**Dataset items:**
────────

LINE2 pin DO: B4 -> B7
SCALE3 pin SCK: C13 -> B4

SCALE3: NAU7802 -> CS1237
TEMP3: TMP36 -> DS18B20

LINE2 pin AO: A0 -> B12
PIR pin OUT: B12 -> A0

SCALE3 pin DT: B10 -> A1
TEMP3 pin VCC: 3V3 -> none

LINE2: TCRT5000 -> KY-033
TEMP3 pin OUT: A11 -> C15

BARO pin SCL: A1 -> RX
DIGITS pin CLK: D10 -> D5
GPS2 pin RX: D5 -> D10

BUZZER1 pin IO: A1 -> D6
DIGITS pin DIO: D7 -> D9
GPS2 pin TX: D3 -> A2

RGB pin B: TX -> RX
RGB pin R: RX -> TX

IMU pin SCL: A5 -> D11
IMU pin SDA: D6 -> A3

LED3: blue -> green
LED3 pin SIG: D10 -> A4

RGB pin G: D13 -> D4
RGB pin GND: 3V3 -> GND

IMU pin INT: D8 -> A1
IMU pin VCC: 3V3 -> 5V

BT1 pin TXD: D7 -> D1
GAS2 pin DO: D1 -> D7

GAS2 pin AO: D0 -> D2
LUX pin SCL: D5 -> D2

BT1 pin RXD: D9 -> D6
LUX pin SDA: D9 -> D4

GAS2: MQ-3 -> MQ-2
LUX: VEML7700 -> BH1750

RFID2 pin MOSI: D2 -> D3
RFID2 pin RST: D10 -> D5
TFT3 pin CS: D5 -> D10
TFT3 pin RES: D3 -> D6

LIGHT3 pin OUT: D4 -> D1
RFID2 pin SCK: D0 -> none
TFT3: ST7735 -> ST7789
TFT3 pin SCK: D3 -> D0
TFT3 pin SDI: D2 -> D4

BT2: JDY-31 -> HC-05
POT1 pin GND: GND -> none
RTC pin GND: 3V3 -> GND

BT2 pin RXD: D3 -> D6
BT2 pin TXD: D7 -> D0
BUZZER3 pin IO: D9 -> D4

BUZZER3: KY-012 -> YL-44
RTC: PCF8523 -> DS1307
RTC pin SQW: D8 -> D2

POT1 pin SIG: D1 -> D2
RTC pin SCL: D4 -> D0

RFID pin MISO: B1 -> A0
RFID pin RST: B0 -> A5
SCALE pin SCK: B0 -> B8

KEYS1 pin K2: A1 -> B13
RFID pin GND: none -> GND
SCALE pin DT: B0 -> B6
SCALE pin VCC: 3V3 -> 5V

────────

**WORK TO COMPLETE:** What you return should be exactly the lines above, starting at the one with "GPS2 pin RX: D5 -> D10" and ending at the one with "RTC pin SQW: D8 -> D2", and nothing else.

**ANSWER TO THE PROBLEM:**
GPS2 pin RX: D5 -> D10

BUZZER1 pin IO: A1 -> D6
DIGITS pin DIO: D7 -> D9
GPS2 pin TX: D3 -> A2

RGB pin B: TX -> RX
RGB pin R: RX -> TX

IMU pin SCL: A5 -> D11
IMU pin SDA: D6 -> A3

LED3: blue -> green
LED3 pin SIG: D10 -> A4

RGB pin G: D13 -> D4
RGB pin GND: 3V3 -> GND

IMU pin INT: D8 -> A1
IMU pin VCC: 3V3 -> 5V

BT1 pin TXD: D7 -> D1
GAS2 pin DO: D1 -> D7

GAS2 pin AO: D0 -> D2
LUX pin SCL: D5 -> D2

BT1 pin RXD: D9 -> D6
LUX pin SDA: D9 -> D4

GAS2: MQ-3 -> MQ-2
LUX: VEML7700 -> BH1750

RFID2 pin MOSI: D2 -> D3
RFID2 pin RST: D10 -> D5
TFT3 pin CS: D5 -> D10
TFT3 pin RES: D3 -> D6

LIGHT3 pin OUT: D4 -> D1
RFID2 pin SCK: D0 -> none
TFT3: ST7735 -> ST7789
TFT3 pin SCK: D3 -> D0
TFT3 pin SDI: D2 -> D4

BT2: JDY-31 -> HC-05
POT1 pin GND: GND -> none
RTC pin GND: 3V3 -> GND

BT2 pin RXD: D3 -> D6
BT2 pin TXD: D7 -> D0
BUZZER3 pin IO: D9 -> D4

BUZZER3: KY-012 -> YL-44
RTC: PCF8523 -> DS1307
RTC pin SQW: D8 -> D2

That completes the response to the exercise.